:: Prompt ::
Report each line of the data that contains the string "BUTTON".

● ● ● ● ●

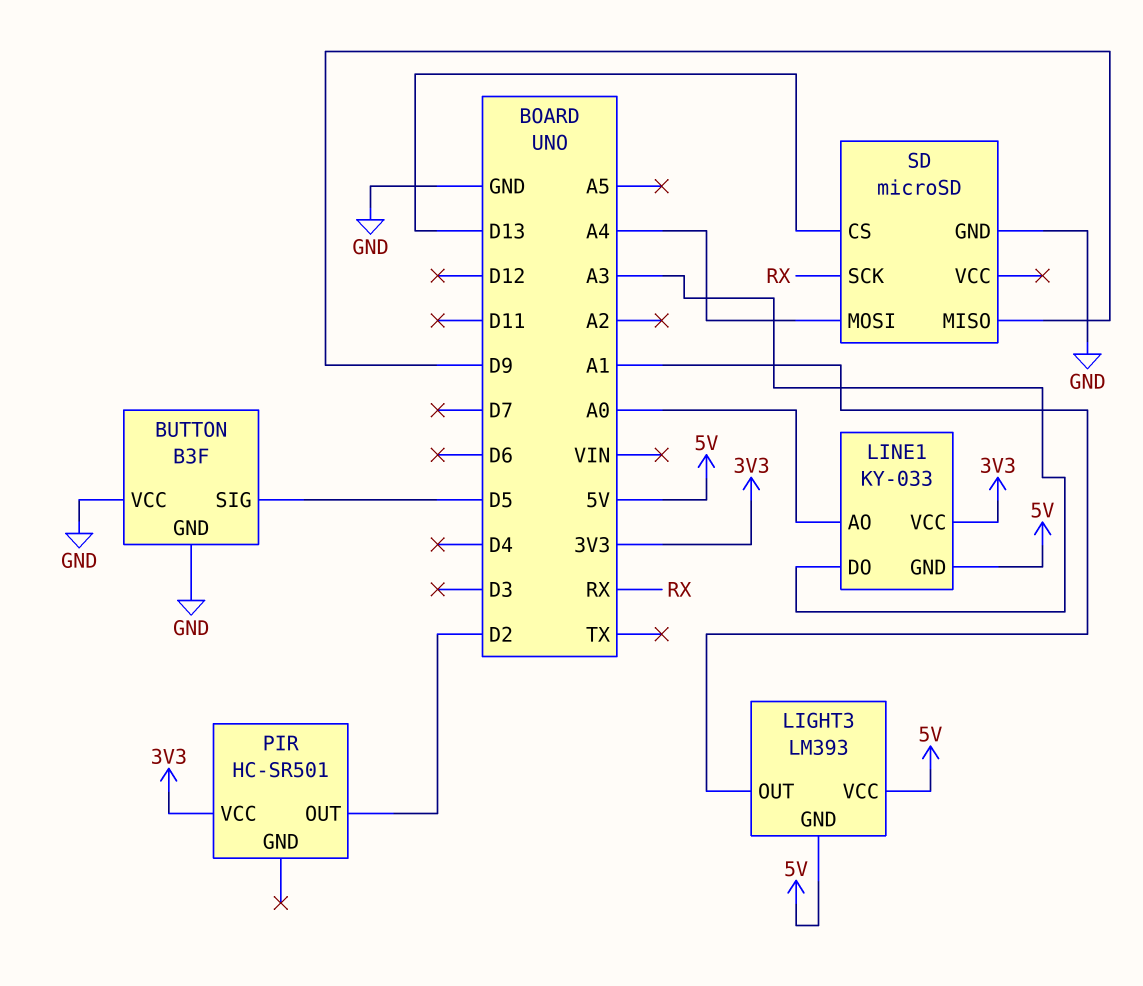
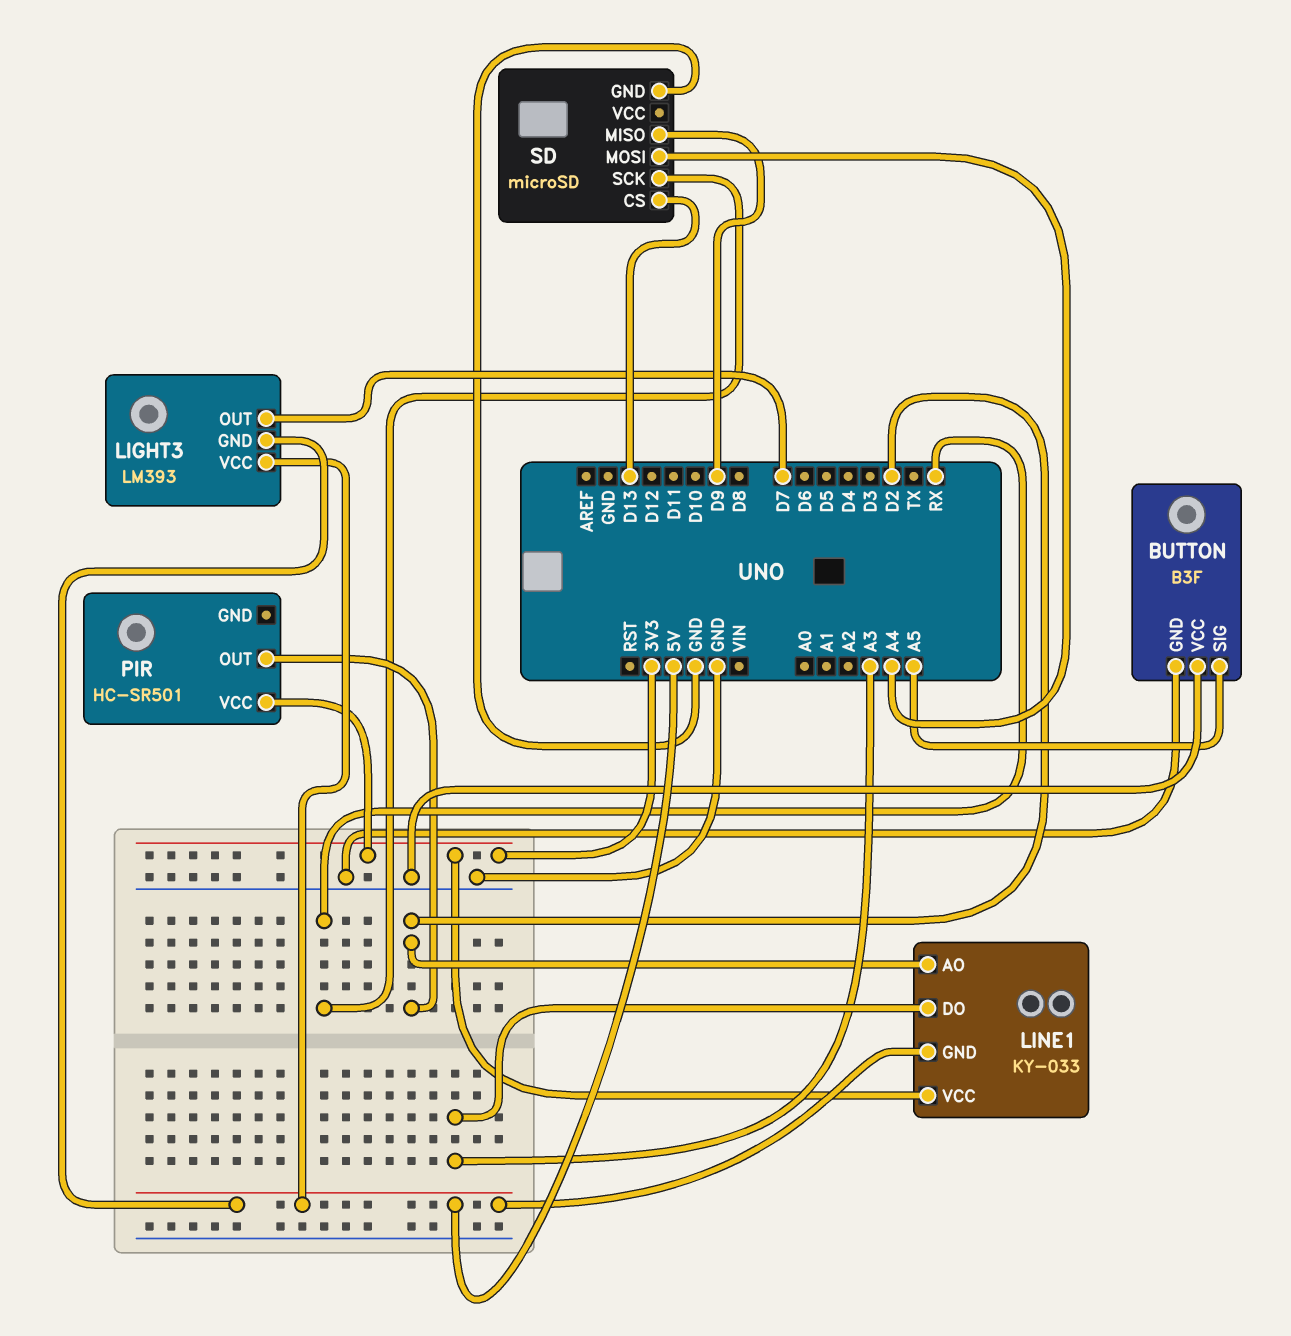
BUTTON pin SIG: D5 -> A5
LIGHT3 pin OUT: A1 -> D7
LINE1 pin AO: A0 -> D2

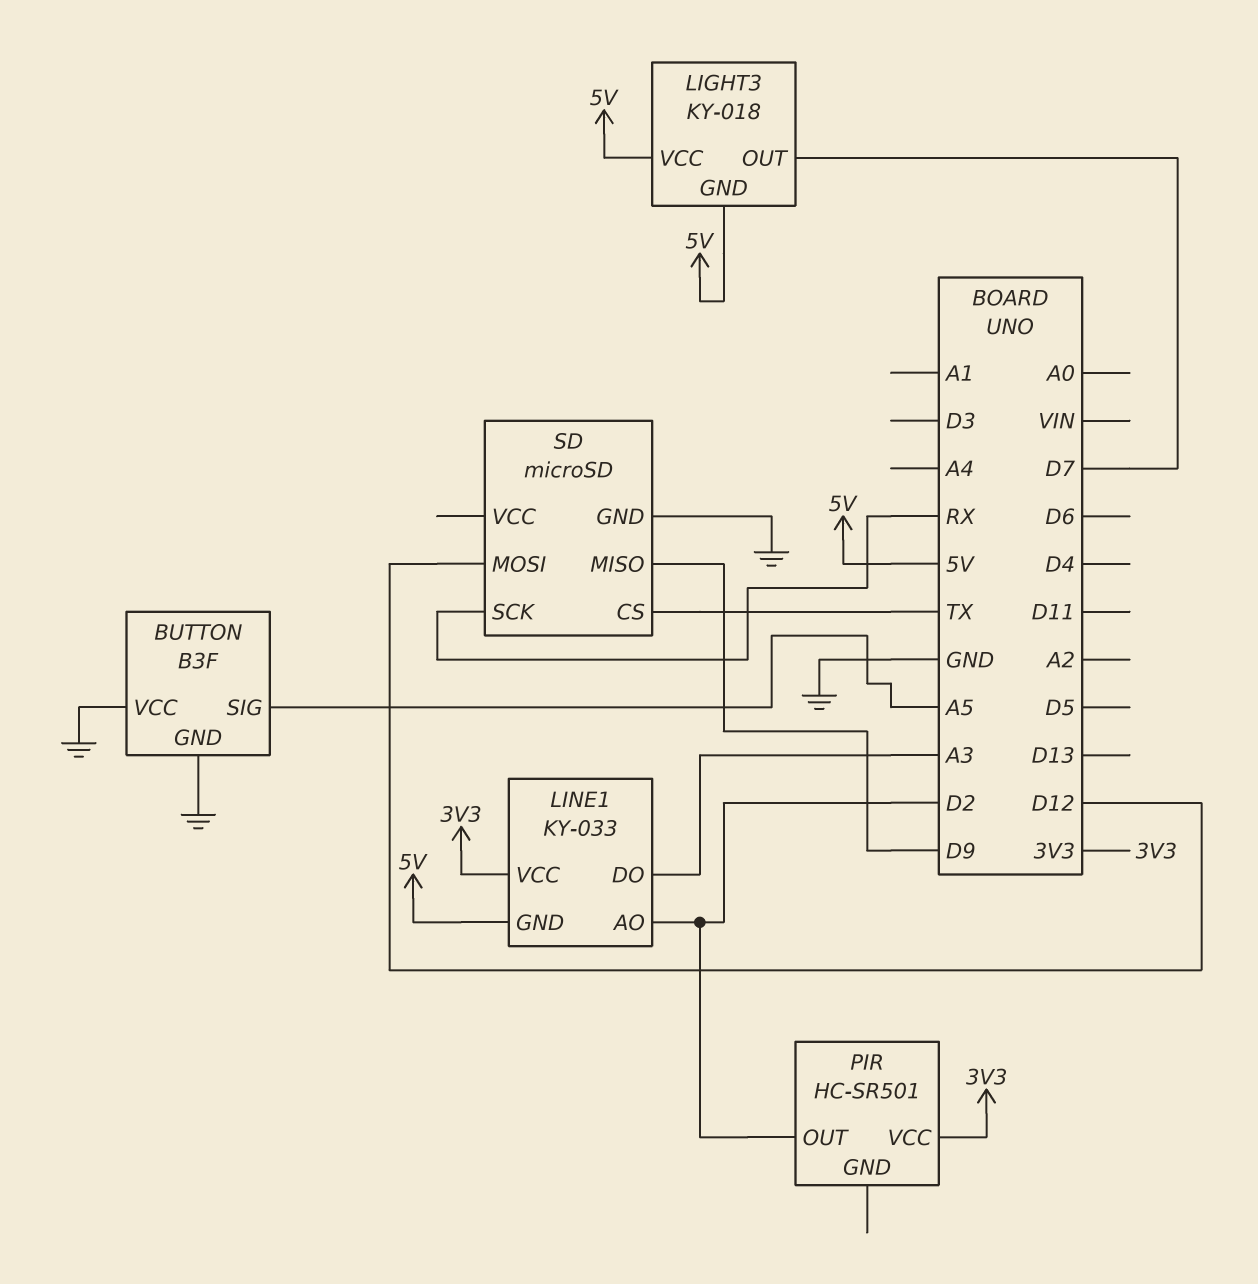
LIGHT3: LM393 -> KY-018
SD pin CS: D13 -> TX
SD pin MOSI: A4 -> D12

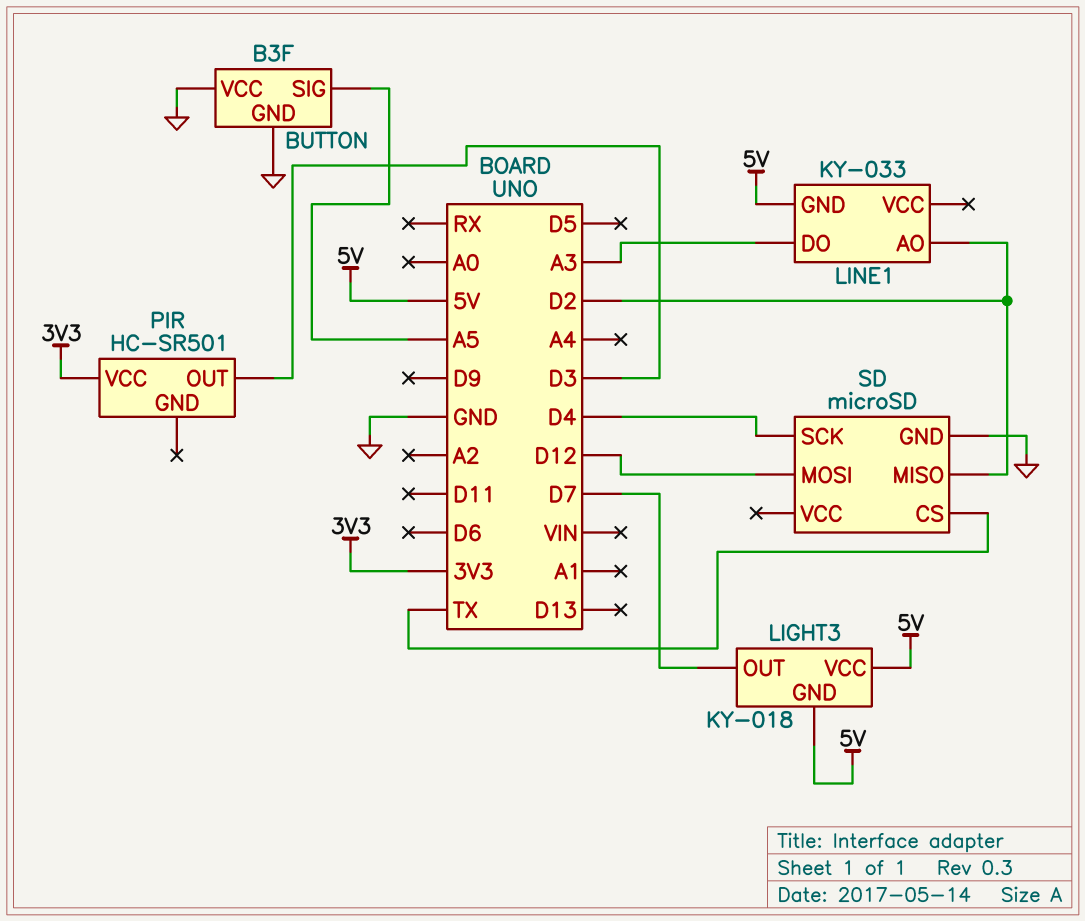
LINE1 pin VCC: 3V3 -> none
PIR pin OUT: D2 -> D3
SD pin MISO: D9 -> D2
SD pin SCK: RX -> D4

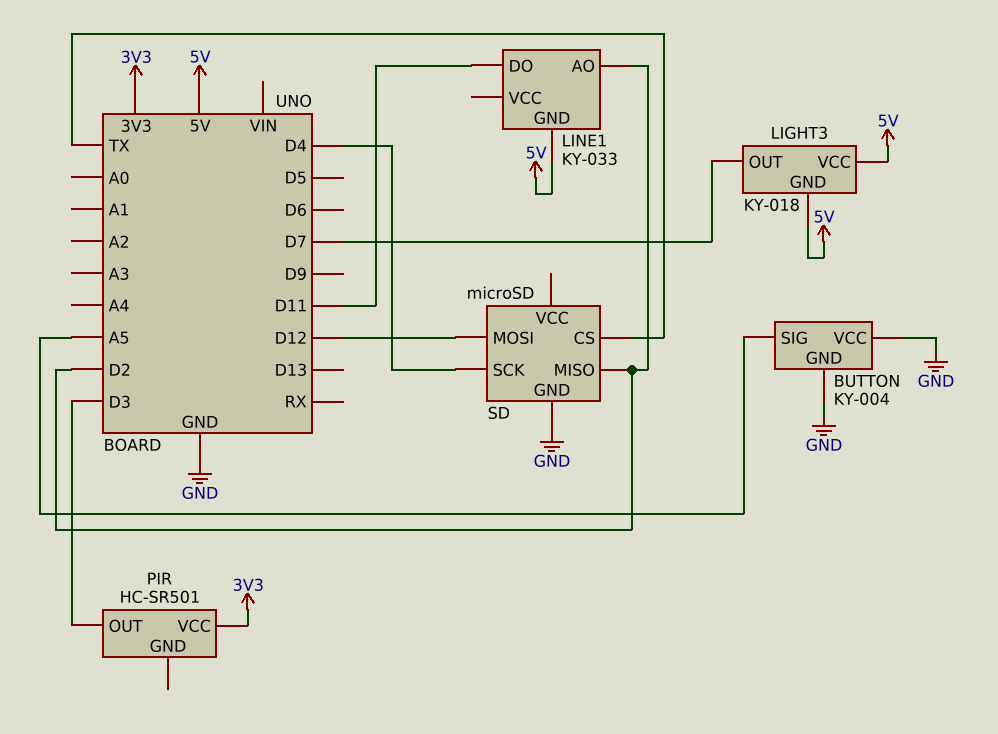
BUTTON: B3F -> KY-004
LINE1 pin DO: A3 -> D11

● ● ● ● ●

:: Exercise answer ::
BUTTON pin SIG: D5 -> A5
BUTTON: B3F -> KY-004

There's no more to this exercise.